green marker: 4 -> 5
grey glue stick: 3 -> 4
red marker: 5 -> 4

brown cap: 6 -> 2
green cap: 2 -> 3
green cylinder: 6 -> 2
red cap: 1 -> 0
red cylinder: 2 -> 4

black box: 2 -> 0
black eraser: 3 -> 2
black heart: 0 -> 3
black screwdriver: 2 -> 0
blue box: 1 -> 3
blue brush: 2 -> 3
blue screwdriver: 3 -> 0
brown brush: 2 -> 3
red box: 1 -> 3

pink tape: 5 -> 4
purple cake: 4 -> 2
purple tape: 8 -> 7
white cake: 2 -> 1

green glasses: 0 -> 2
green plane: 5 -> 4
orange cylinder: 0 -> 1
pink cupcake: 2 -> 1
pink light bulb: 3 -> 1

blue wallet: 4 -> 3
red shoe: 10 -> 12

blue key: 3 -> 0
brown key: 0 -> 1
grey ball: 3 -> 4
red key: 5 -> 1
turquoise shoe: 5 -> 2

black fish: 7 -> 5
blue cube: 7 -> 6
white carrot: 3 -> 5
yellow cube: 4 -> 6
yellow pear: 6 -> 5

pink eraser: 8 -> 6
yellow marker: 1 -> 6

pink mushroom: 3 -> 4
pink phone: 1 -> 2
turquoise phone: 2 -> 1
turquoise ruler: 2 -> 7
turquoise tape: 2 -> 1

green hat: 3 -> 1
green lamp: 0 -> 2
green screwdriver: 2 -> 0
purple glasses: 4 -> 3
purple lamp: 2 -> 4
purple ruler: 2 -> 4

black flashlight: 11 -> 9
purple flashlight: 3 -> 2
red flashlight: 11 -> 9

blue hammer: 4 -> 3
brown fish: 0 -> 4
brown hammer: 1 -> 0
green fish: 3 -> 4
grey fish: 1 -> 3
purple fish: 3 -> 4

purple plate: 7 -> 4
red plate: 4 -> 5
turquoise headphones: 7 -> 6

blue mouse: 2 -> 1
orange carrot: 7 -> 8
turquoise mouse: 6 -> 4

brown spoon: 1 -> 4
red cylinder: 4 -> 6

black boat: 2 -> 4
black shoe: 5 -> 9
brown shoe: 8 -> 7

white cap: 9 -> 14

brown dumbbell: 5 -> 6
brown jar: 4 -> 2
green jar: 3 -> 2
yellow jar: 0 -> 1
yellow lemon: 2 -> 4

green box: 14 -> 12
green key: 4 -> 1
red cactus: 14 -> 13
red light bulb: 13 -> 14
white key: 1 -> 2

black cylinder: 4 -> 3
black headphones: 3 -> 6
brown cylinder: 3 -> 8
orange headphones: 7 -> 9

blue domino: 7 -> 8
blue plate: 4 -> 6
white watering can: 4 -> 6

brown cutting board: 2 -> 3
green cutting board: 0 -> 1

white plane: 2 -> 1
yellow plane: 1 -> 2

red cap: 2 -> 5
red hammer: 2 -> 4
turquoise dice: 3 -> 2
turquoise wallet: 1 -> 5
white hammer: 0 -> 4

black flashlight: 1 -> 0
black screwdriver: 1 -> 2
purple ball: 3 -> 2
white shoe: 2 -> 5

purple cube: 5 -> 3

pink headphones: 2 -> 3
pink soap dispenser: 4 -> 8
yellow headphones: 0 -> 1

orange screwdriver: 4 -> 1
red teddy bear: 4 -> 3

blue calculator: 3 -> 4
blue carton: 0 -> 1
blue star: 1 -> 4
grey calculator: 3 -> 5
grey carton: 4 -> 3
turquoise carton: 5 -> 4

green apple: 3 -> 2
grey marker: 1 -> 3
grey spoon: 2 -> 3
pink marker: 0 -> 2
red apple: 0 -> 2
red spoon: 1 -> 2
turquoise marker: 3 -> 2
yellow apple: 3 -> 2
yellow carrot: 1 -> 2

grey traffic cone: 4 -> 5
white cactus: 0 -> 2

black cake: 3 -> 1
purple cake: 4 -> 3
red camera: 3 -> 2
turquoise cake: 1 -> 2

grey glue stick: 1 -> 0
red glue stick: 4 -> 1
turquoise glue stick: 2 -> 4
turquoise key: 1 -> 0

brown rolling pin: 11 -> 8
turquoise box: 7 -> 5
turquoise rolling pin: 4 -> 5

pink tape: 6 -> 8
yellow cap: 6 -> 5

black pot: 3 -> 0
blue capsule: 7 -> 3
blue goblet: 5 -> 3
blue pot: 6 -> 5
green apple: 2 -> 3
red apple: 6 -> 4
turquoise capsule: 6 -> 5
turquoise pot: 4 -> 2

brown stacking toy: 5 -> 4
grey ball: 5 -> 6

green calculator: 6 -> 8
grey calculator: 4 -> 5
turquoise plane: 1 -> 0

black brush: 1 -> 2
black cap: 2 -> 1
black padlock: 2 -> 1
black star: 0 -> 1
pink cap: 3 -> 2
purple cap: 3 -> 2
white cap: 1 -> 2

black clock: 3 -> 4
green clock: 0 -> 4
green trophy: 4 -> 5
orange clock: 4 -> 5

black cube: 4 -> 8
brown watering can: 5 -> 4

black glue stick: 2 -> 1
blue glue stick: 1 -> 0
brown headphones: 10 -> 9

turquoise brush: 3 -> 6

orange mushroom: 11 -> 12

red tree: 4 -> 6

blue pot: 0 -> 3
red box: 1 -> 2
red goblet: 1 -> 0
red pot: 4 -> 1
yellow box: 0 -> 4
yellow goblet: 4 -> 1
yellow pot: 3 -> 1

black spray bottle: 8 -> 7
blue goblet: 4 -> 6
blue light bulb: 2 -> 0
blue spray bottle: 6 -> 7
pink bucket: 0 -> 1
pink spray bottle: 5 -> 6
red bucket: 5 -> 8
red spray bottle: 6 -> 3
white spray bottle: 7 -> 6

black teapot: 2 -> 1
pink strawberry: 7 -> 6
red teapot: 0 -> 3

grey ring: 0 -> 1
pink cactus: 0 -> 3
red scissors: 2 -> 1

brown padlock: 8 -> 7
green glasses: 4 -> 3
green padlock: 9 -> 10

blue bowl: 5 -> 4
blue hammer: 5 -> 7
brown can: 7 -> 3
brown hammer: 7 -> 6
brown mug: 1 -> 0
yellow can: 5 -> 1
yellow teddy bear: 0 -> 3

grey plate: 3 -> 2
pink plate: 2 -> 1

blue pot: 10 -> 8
☆ ☆ ☆
_Work order:_ Your answer should be the lines above, from the line containing "brown key: 0 -> 1" up to and including the line containing "yellow lemon: 2 -> 4", reproduced exactly and with nothing else.

_Solution to the problem:_
brown key: 0 -> 1
grey ball: 3 -> 4
red key: 5 -> 1
turquoise shoe: 5 -> 2

black fish: 7 -> 5
blue cube: 7 -> 6
white carrot: 3 -> 5
yellow cube: 4 -> 6
yellow pear: 6 -> 5

pink eraser: 8 -> 6
yellow marker: 1 -> 6

pink mushroom: 3 -> 4
pink phone: 1 -> 2
turquoise phone: 2 -> 1
turquoise ruler: 2 -> 7
turquoise tape: 2 -> 1

green hat: 3 -> 1
green lamp: 0 -> 2
green screwdriver: 2 -> 0
purple glasses: 4 -> 3
purple lamp: 2 -> 4
purple ruler: 2 -> 4

black flashlight: 11 -> 9
purple flashlight: 3 -> 2
red flashlight: 11 -> 9

blue hammer: 4 -> 3
brown fish: 0 -> 4
brown hammer: 1 -> 0
green fish: 3 -> 4
grey fish: 1 -> 3
purple fish: 3 -> 4

purple plate: 7 -> 4
red plate: 4 -> 5
turquoise headphones: 7 -> 6

blue mouse: 2 -> 1
orange carrot: 7 -> 8
turquoise mouse: 6 -> 4

brown spoon: 1 -> 4
red cylinder: 4 -> 6

black boat: 2 -> 4
black shoe: 5 -> 9
brown shoe: 8 -> 7

white cap: 9 -> 14

brown dumbbell: 5 -> 6
brown jar: 4 -> 2
green jar: 3 -> 2
yellow jar: 0 -> 1
yellow lemon: 2 -> 4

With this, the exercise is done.